Instructions to follow: Could you print every record below exactly as it appears?

Entries shown:
*** Begin section ***
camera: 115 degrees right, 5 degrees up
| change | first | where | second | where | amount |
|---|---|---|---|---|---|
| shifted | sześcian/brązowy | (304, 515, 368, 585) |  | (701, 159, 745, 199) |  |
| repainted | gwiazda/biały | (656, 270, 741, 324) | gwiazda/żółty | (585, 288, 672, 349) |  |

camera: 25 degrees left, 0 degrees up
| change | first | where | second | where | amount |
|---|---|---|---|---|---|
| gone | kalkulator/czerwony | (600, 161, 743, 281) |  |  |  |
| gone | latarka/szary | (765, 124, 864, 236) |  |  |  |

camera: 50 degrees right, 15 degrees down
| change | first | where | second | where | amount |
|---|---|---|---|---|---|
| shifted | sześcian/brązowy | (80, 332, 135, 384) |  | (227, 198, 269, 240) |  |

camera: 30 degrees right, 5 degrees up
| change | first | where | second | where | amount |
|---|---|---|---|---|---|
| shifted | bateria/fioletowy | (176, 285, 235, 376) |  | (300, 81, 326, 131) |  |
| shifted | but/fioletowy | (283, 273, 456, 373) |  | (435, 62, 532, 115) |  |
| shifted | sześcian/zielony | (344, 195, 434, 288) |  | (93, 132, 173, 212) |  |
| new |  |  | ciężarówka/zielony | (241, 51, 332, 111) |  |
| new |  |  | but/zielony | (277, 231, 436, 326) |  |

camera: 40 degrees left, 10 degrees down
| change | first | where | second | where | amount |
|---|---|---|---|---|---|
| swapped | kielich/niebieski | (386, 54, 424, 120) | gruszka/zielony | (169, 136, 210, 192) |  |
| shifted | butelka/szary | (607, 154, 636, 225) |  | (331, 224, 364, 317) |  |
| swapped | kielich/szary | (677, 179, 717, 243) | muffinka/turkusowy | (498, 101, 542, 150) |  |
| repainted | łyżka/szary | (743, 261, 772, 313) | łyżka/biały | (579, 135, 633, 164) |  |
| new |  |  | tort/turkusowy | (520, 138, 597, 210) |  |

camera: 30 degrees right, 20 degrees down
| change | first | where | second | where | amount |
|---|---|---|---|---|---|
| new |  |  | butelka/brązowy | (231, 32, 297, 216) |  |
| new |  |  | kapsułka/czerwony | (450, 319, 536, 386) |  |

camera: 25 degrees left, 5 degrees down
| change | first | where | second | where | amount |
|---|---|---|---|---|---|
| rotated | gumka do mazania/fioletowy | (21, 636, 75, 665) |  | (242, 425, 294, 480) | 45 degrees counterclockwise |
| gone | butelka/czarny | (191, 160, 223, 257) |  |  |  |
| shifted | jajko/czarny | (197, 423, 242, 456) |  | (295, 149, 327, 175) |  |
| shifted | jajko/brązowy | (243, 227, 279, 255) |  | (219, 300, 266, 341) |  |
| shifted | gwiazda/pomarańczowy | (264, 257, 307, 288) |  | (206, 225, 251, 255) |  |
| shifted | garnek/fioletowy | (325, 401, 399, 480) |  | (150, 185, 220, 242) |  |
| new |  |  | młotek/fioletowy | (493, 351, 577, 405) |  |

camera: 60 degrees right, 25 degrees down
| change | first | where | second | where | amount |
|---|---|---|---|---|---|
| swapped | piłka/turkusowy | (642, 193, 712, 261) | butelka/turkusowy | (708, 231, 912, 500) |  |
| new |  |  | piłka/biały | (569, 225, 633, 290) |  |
*** End section ***
Exercise response:
camera: 115 degrees right, 5 degrees up
| change | first | where | second | where | amount |
|---|---|---|---|---|---|
| shifted | sześcian/brązowy | (304, 515, 368, 585) |  | (701, 159, 745, 199) |  |
| repainted | gwiazda/biały | (656, 270, 741, 324) | gwiazda/żółty | (585, 288, 672, 349) |  |

camera: 25 degrees left, 0 degrees up
| change | first | where | second | where | amount |
|---|---|---|---|---|---|
| gone | kalkulator/czerwony | (600, 161, 743, 281) |  |  |  |
| gone | latarka/szary | (765, 124, 864, 236) |  |  |  |

camera: 50 degrees right, 15 degrees down
| change | first | where | second | where | amount |
|---|---|---|---|---|---|
| shifted | sześcian/brązowy | (80, 332, 135, 384) |  | (227, 198, 269, 240) |  |

camera: 30 degrees right, 5 degrees up
| change | first | where | second | where | amount |
|---|---|---|---|---|---|
| shifted | bateria/fioletowy | (176, 285, 235, 376) |  | (300, 81, 326, 131) |  |
| shifted | but/fioletowy | (283, 273, 456, 373) |  | (435, 62, 532, 115) |  |
| shifted | sześcian/zielony | (344, 195, 434, 288) |  | (93, 132, 173, 212) |  |
| new |  |  | ciężarówka/zielony | (241, 51, 332, 111) |  |
| new |  |  | but/zielony | (277, 231, 436, 326) |  |

camera: 40 degrees left, 10 degrees down
| change | first | where | second | where | amount |
|---|---|---|---|---|---|
| swapped | kielich/niebieski | (386, 54, 424, 120) | gruszka/zielony | (169, 136, 210, 192) |  |
| shifted | butelka/szary | (607, 154, 636, 225) |  | (331, 224, 364, 317) |  |
| swapped | kielich/szary | (677, 179, 717, 243) | muffinka/turkusowy | (498, 101, 542, 150) |  |
| repainted | łyżka/szary | (743, 261, 772, 313) | łyżka/biały | (579, 135, 633, 164) |  |
| new |  |  | tort/turkusowy | (520, 138, 597, 210) |  |

camera: 30 degrees right, 20 degrees down
| change | first | where | second | where | amount |
|---|---|---|---|---|---|
| new |  |  | butelka/brązowy | (231, 32, 297, 216) |  |
| new |  |  | kapsułka/czerwony | (450, 319, 536, 386) |  |

camera: 25 degrees left, 5 degrees down
| change | first | where | second | where | amount |
|---|---|---|---|---|---|
| rotated | gumka do mazania/fioletowy | (21, 636, 75, 665) |  | (242, 425, 294, 480) | 45 degrees counterclockwise |
| gone | butelka/czarny | (191, 160, 223, 257) |  |  |  |
| shifted | jajko/czarny | (197, 423, 242, 456) |  | (295, 149, 327, 175) |  |
| shifted | jajko/brązowy | (243, 227, 279, 255) |  | (219, 300, 266, 341) |  |
| shifted | gwiazda/pomarańczowy | (264, 257, 307, 288) |  | (206, 225, 251, 255) |  |
| shifted | garnek/fioletowy | (325, 401, 399, 480) |  | (150, 185, 220, 242) |  |
| new |  |  | młotek/fioletowy | (493, 351, 577, 405) |  |

camera: 60 degrees right, 25 degrees down
| change | first | where | second | where | amount |
|---|---|---|---|---|---|
| swapped | piłka/turkusowy | (642, 193, 712, 261) | butelka/turkusowy | (708, 231, 912, 500) |  |
| new |  |  | piłka/biały | (569, 225, 633, 290) |  |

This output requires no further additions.